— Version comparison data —
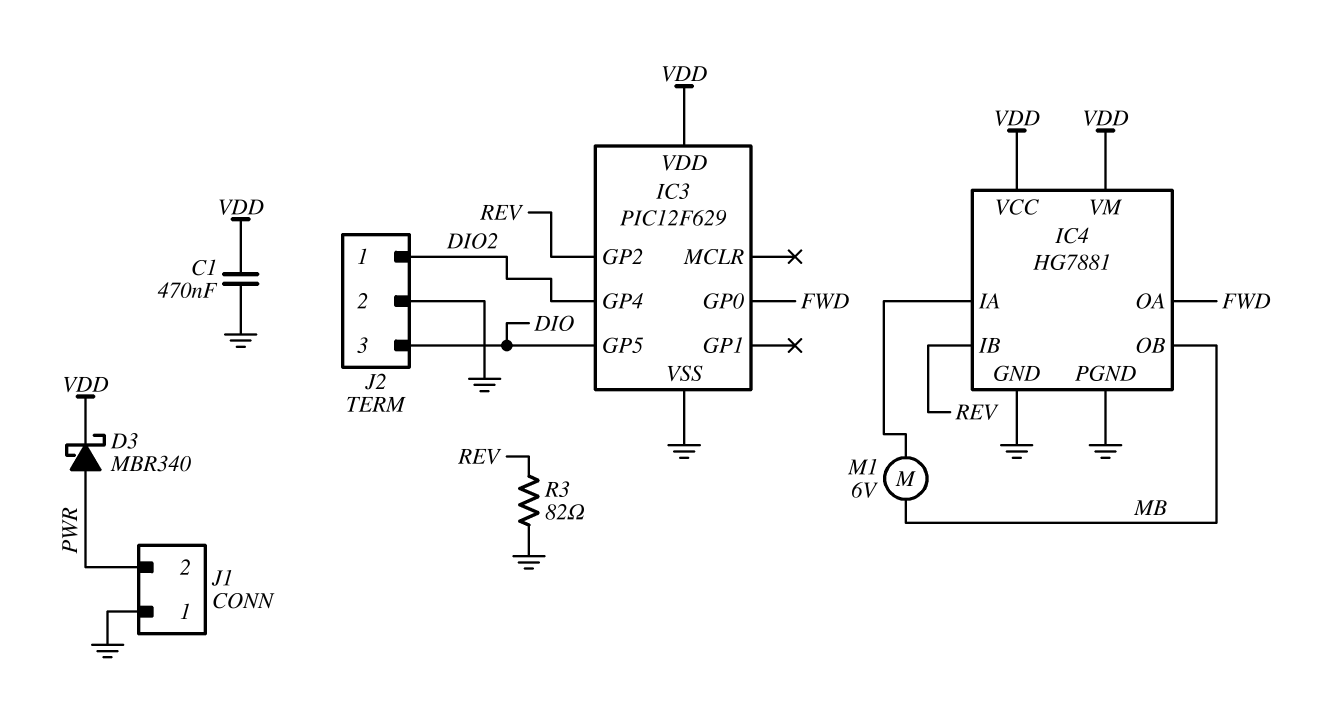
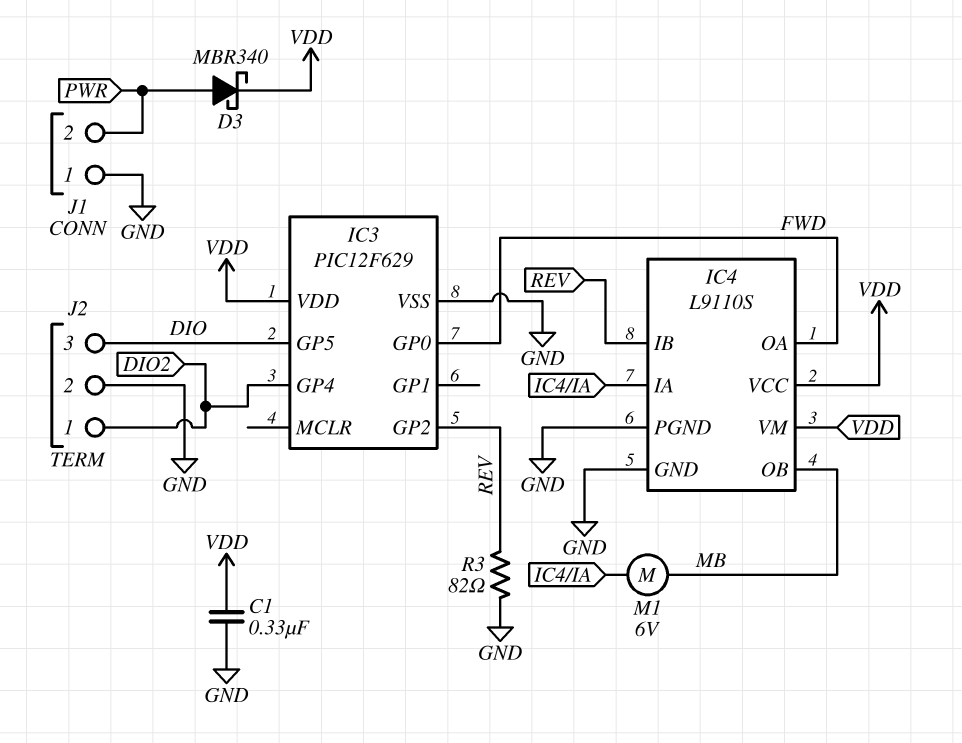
C1: 470nF (GND, VDD) -> 330nF (GND, VDD)
IC4: HG7881 -> L9110S

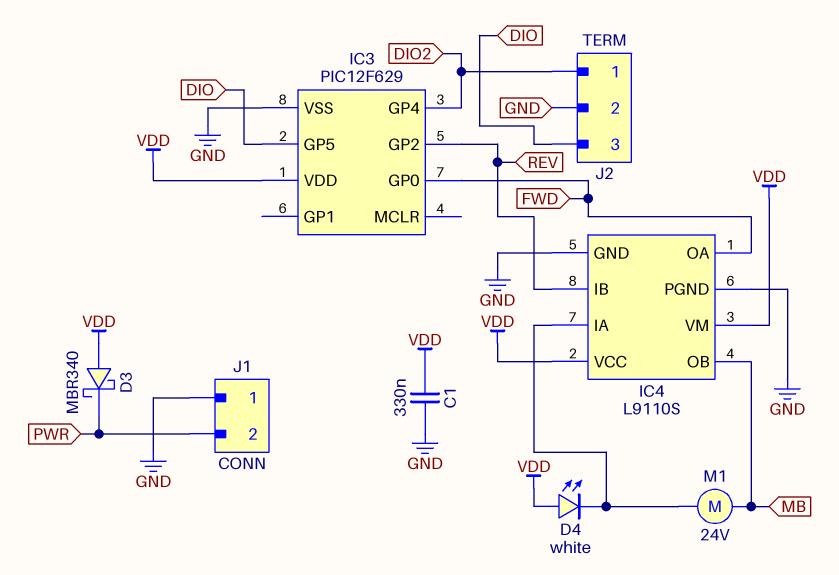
D3: schottky MBR340 (A PWR, K VDD) -> schottky MBR340 (A VDD, K PWR)
D4: none -> LED white (A VDD, K IC4/IA)
M1: motor 6V (IC4/IA, MB) -> motor 24V (IC4/IA, MB)
R3: 82 (GND, REV) -> none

— Task to complete —
Quote every record above exactly, omitting any pictures they contain.

— Result for this task —
C1: 470nF (GND, VDD) -> 330nF (GND, VDD)
IC4: HG7881 -> L9110S

D3: schottky MBR340 (A PWR, K VDD) -> schottky MBR340 (A VDD, K PWR)
D4: none -> LED white (A VDD, K IC4/IA)
M1: motor 6V (IC4/IA, MB) -> motor 24V (IC4/IA, MB)
R3: 82 (GND, REV) -> none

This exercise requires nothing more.